**WHAT IS NEEDED:**
Go through the entries below and collect each line with the string "plate" in it.

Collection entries
+---+
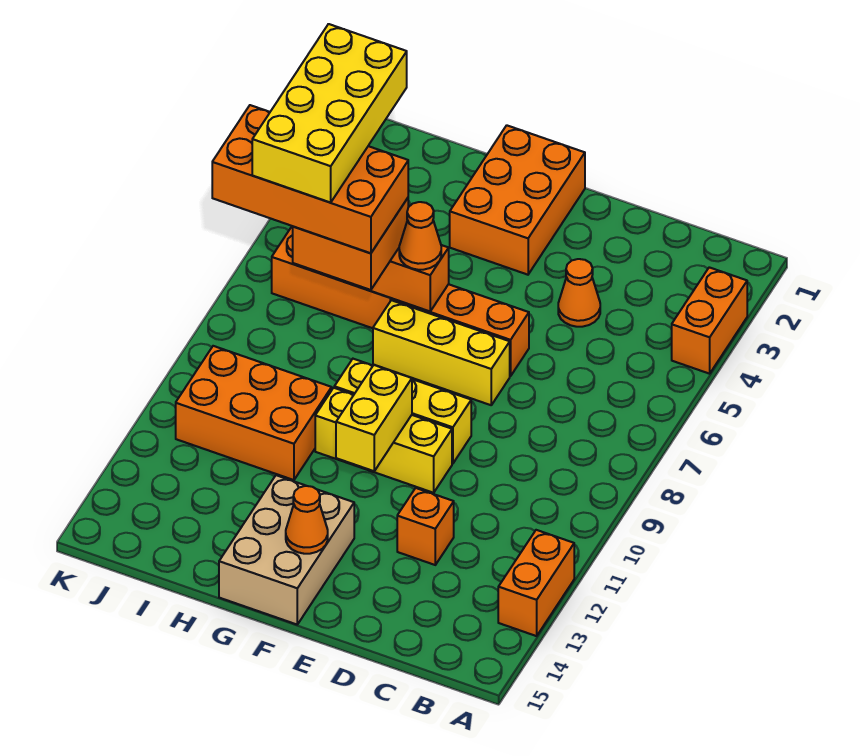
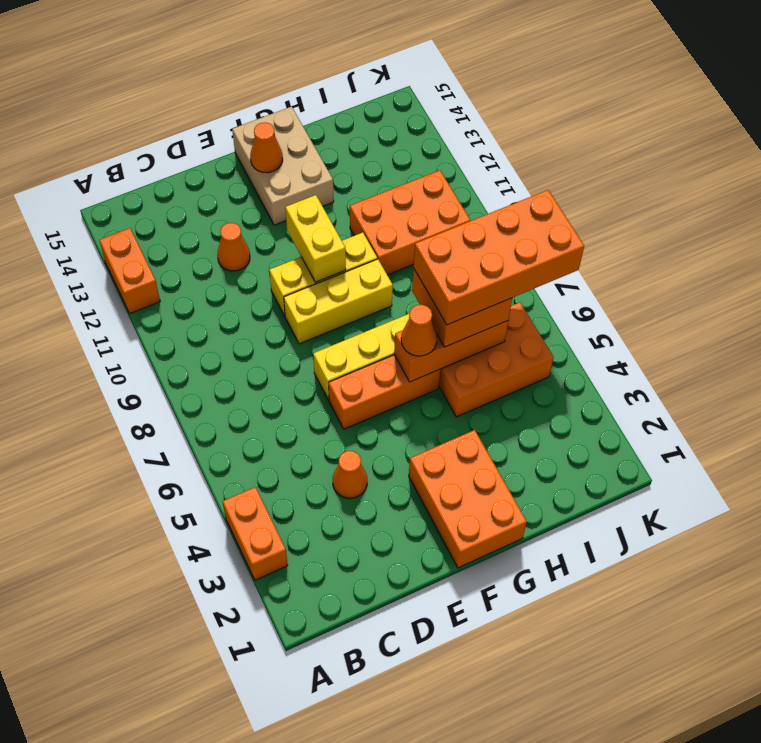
orange brick D12 level 1 -> orange cone D12 level 1
yellow brick I4:J7 level 5 -> none

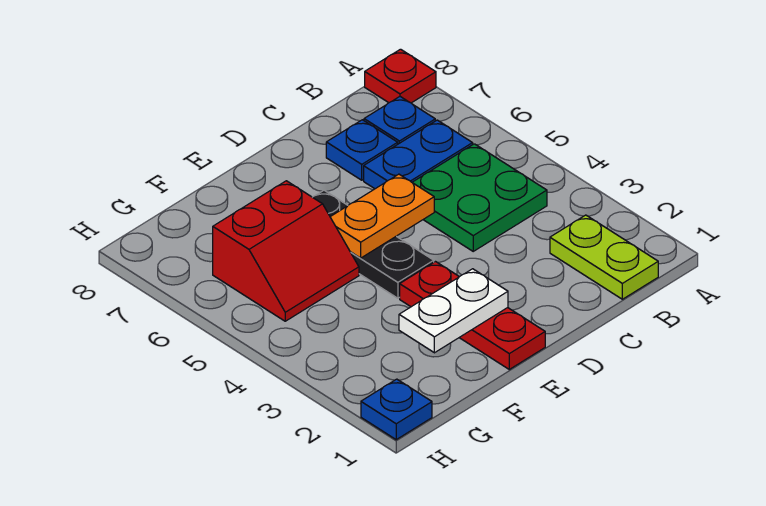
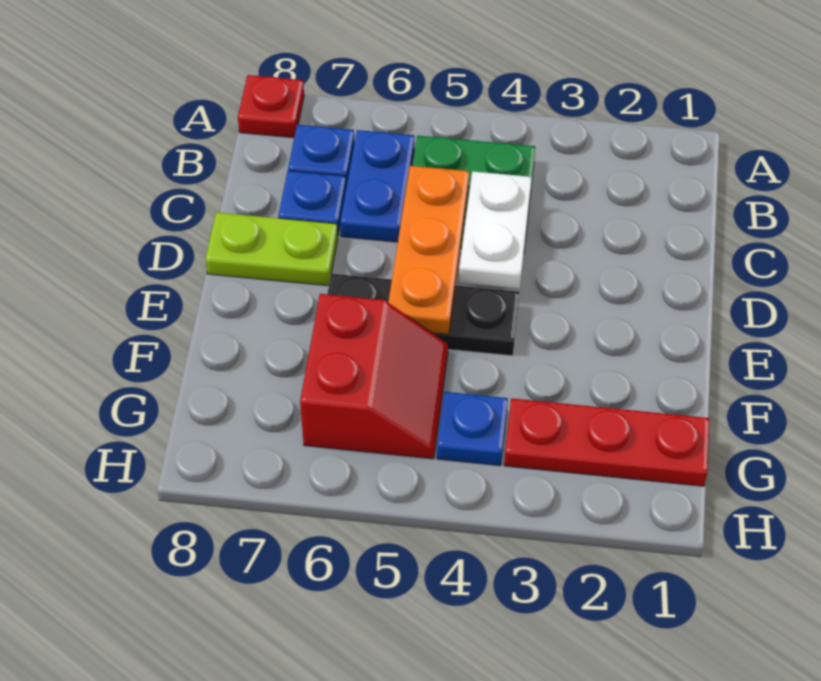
lime plate B1:B2 level 1 -> lime plate D7:D8 level 1
orange plate D5:E5 level 2 -> orange plate C5:E5 level 2
red plate E1:E3 level 1 -> red plate G1:G3 level 1
white plate E2:F2 level 2 -> white plate C4:D4 level 2
blue plate H1 level 1 -> blue plate G4 level 1

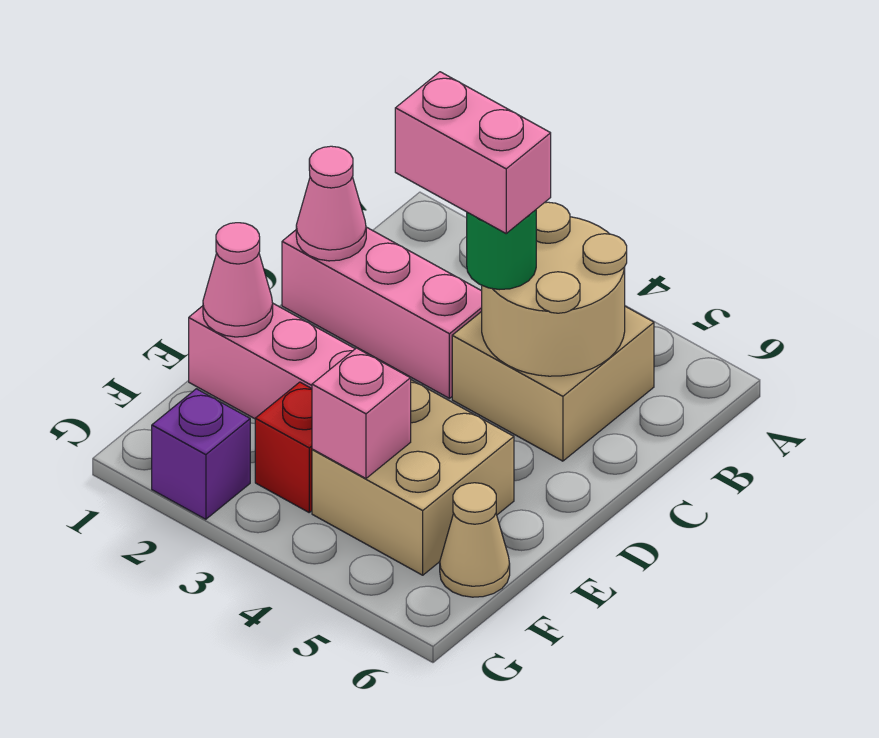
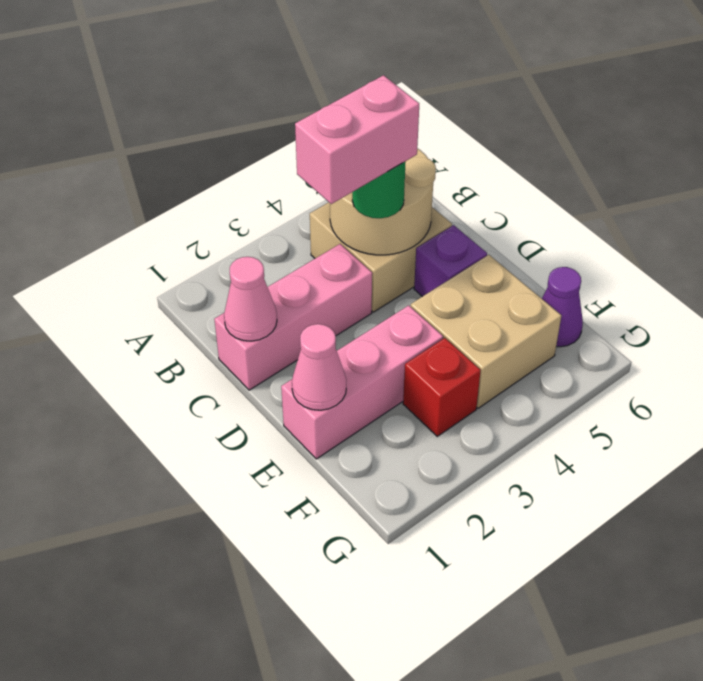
pink brick F4 level 2 -> none
tan cone F6 level 1 -> purple cone F6 level 1
purple brick G2 level 1 -> purple brick D5 level 1

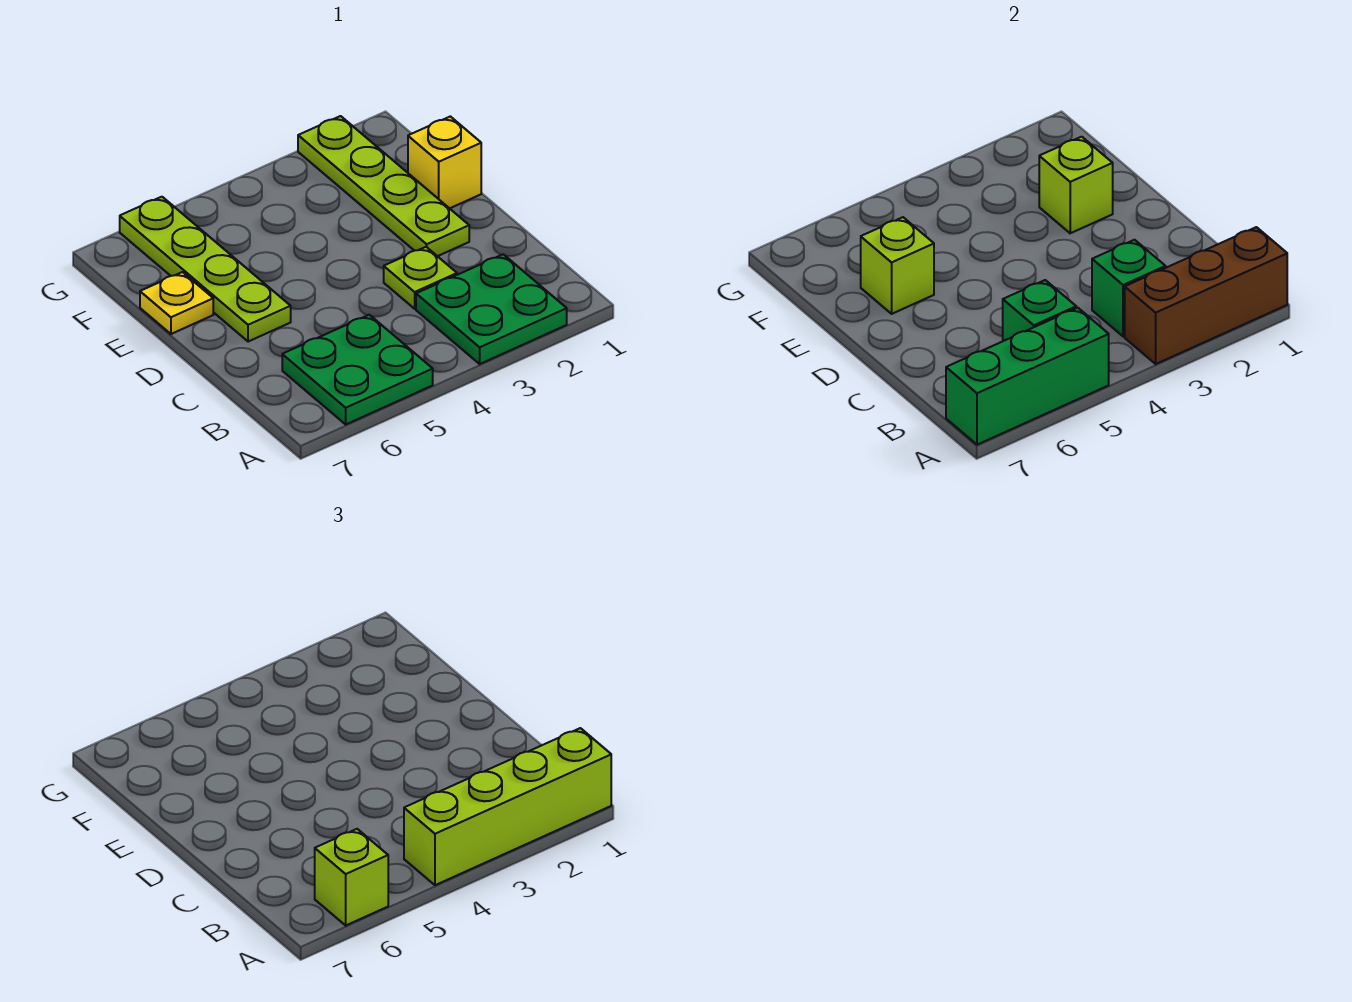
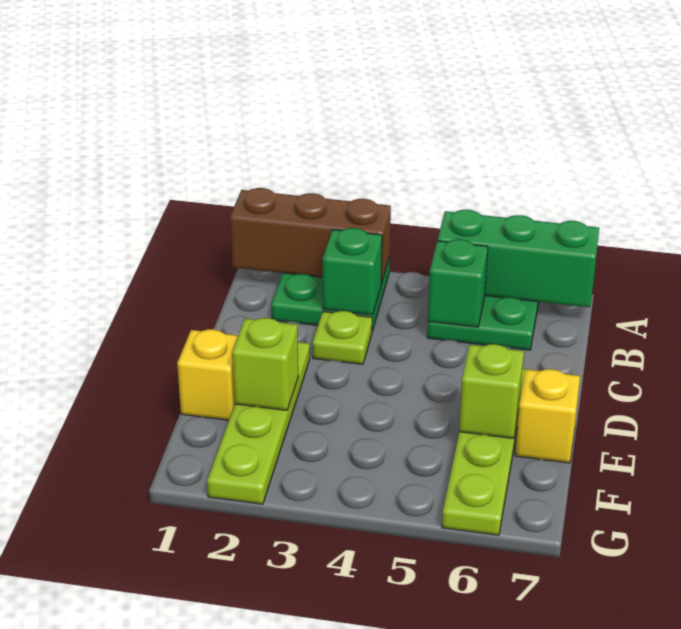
lime brick A1:A4 level 3 -> none
lime brick A6 level 3 -> none
yellow plate E7 level 1 -> yellow brick E7 level 1

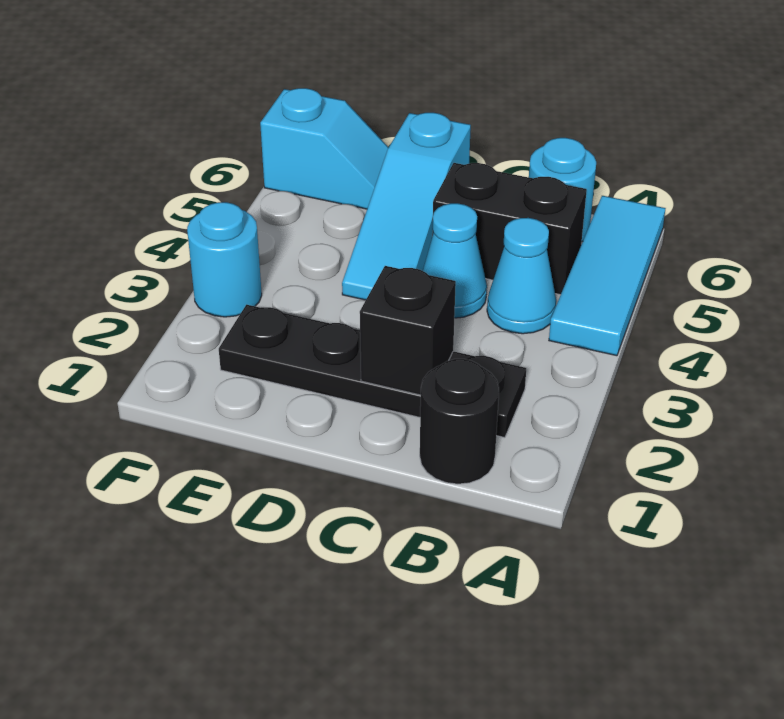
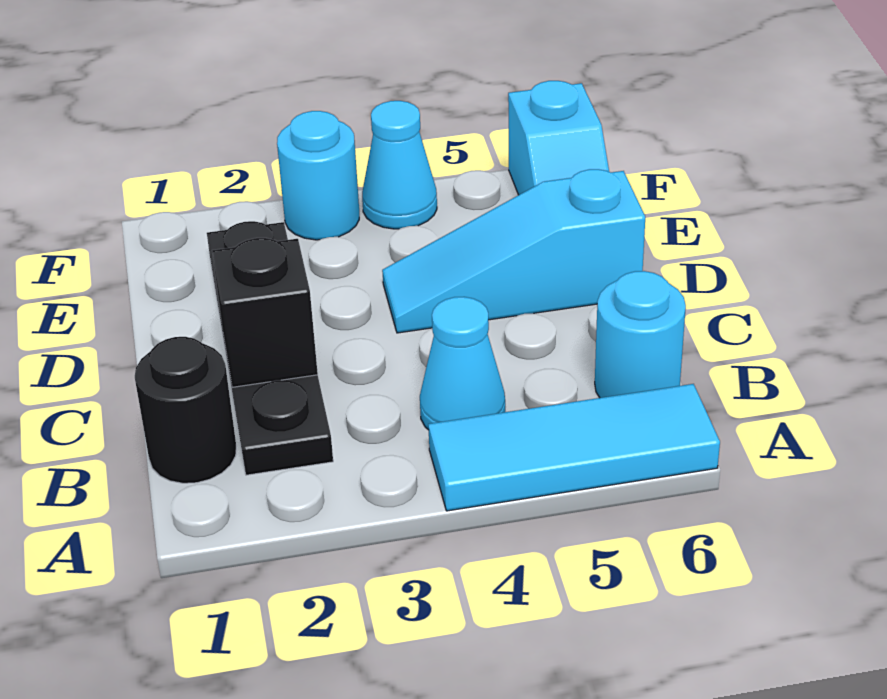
black brick B5:C5 level 1 -> none
cyan cone C4 level 1 -> cyan cone F4 level 1

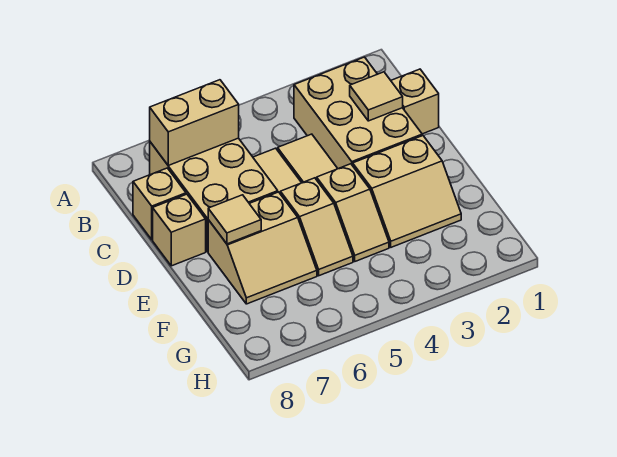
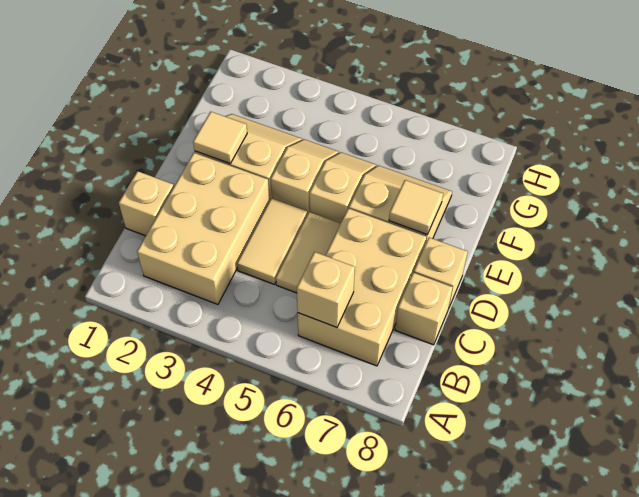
tan brick B6:B7 level 2 -> tan brick B6 level 2
tan tile C2 level 2 -> tan tile E2 level 2

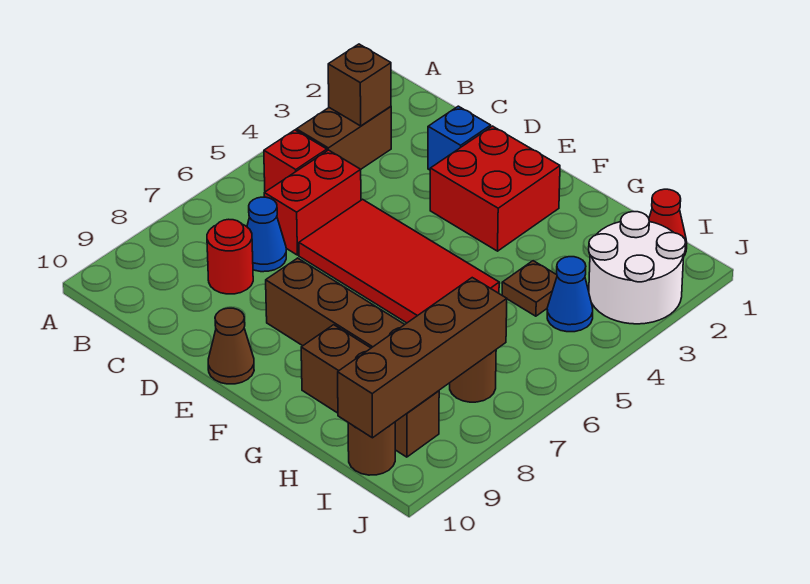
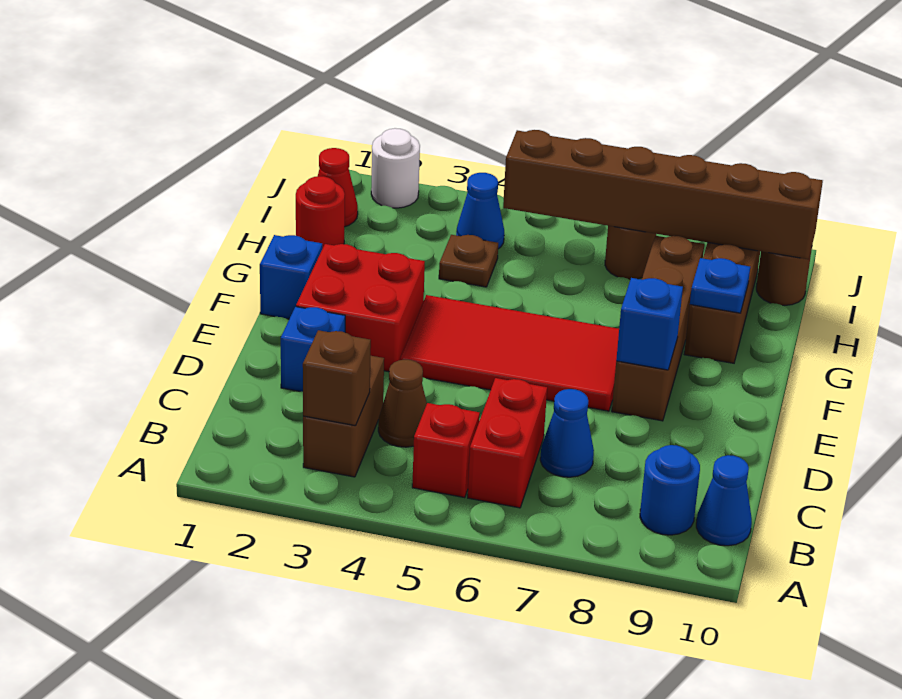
brown brick B3:B4 level 1 -> brown brick B3:C3 level 1
none -> blue round brick B9 level 1
none -> blue cone B10 level 1
red brick C5:C6 level 1 -> red brick B6:C6 level 1
red round brick C8 level 1 -> red round brick H1 level 1
red tile D5:G6 level 1 -> red tile E4:F7 level 1
none -> blue brick E8 level 2
brown cone E10 level 1 -> brown cone C4 level 1
none -> blue brick F1 level 1
none -> blue plate G9 level 2
white round brick I2:J3 level 1 -> white round brick J2 level 1
brown brick I7:I10 level 2 -> brown brick I5:I10 level 2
+---+
**ANSWER BELOW:**
lime plate B1:B2 level 1 -> lime plate D7:D8 level 1
orange plate D5:E5 level 2 -> orange plate C5:E5 level 2
red plate E1:E3 level 1 -> red plate G1:G3 level 1
white plate E2:F2 level 2 -> white plate C4:D4 level 2
blue plate H1 level 1 -> blue plate G4 level 1
yellow plate E7 level 1 -> yellow brick E7 level 1
none -> blue plate G9 level 2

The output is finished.